## RAW DATA

=== Section Start ===

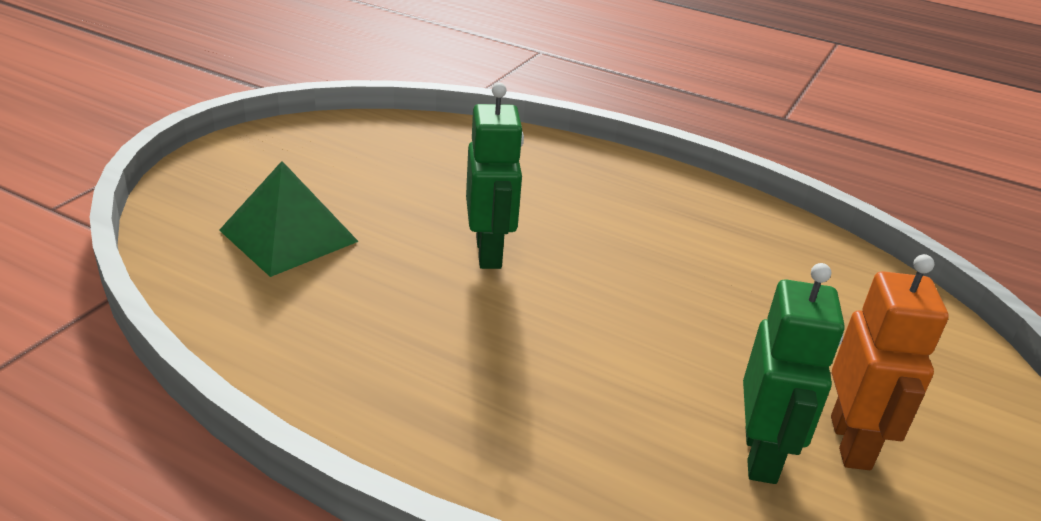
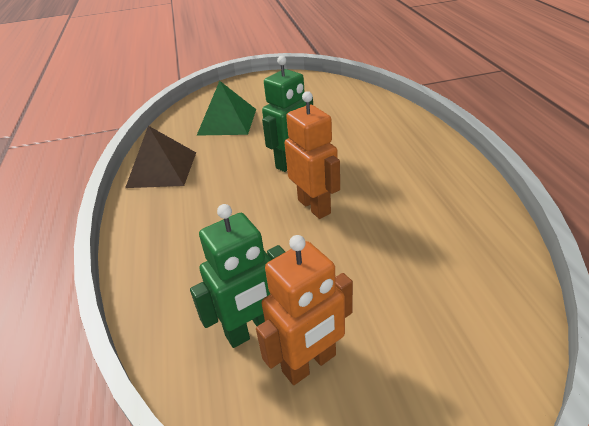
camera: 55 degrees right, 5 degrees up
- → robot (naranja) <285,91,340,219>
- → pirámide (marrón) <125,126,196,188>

=== Section End ===

## TASK ITEM
Repeat, with no changes, each line from the one with "- → robot (naranja) <285,91,340,219>" to the end of the listing, including both ends and nothing else.

## SOLVED EXERCISE
- → robot (naranja) <285,91,340,219>
- → pirámide (marrón) <125,126,196,188>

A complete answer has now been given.